EXERCISE DIRECTIONS >> Please quote exactly the lines below from the line containing "green egg: 4 -> 2" to the line containing "green plane: 4 -> 5", both lines included, and nothing else.

RECORDS TO PROCESS: Begin

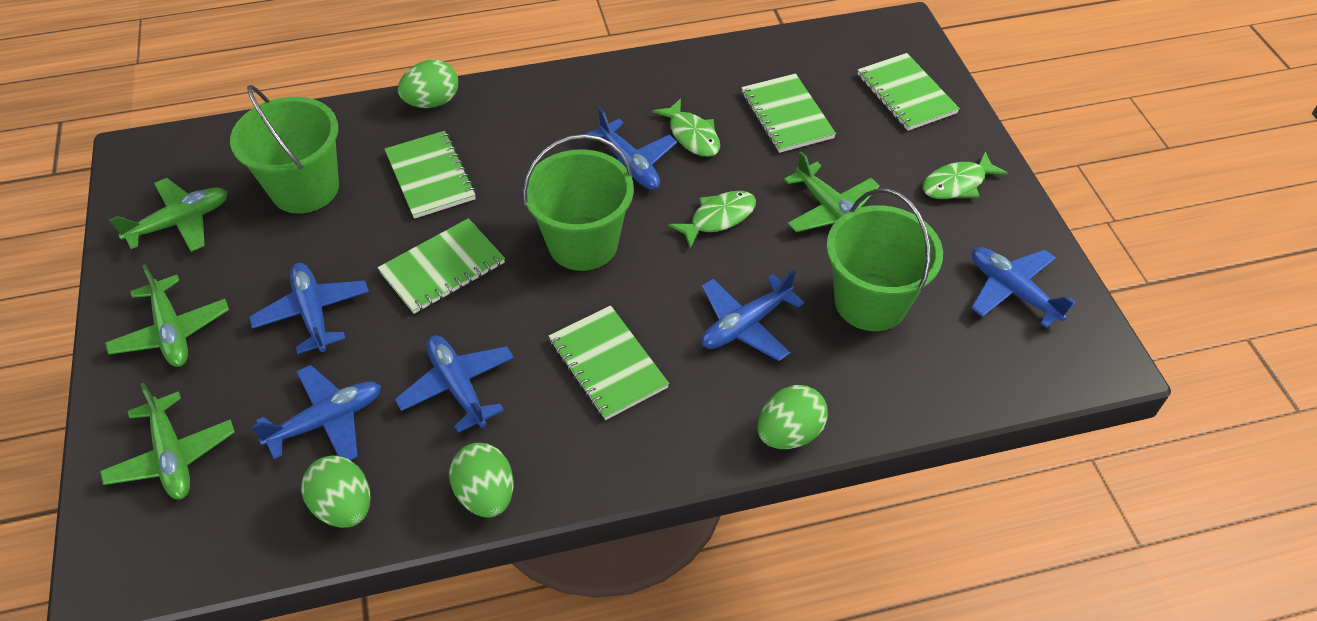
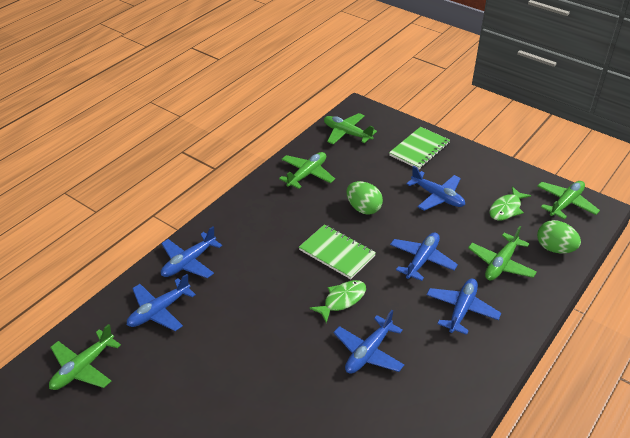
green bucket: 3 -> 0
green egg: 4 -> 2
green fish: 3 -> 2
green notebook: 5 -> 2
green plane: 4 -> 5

RECORDS TO PROCESS: End
RECORDS TO PROCESS: Begin

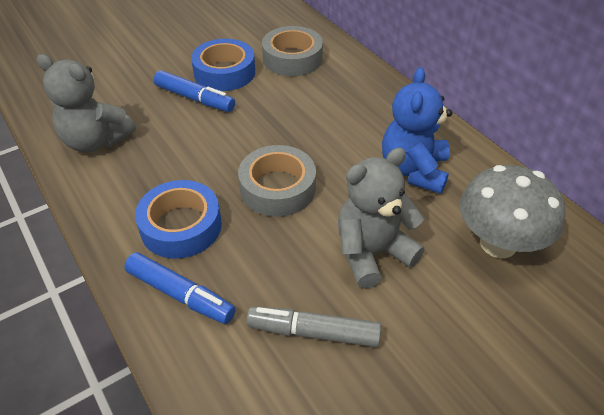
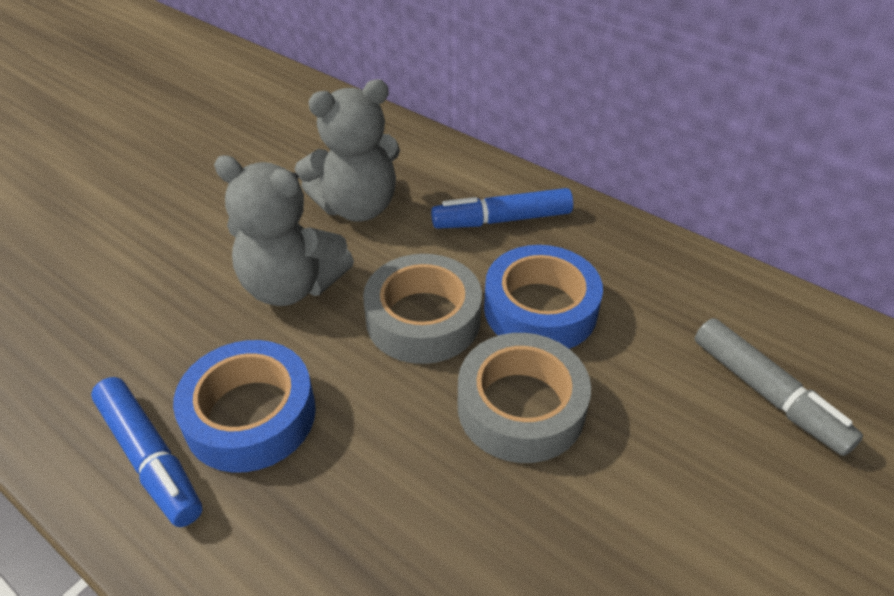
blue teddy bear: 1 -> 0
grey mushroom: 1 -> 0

RECORDS TO PROCESS: End
RECORDS TO PROCESS: Begin

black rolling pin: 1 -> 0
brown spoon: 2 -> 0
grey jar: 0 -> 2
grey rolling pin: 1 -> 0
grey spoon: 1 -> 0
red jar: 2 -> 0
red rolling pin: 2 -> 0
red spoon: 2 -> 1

RECORDS TO PROCESS: End

SOLUTION >>
green egg: 4 -> 2
green fish: 3 -> 2
green notebook: 5 -> 2
green plane: 4 -> 5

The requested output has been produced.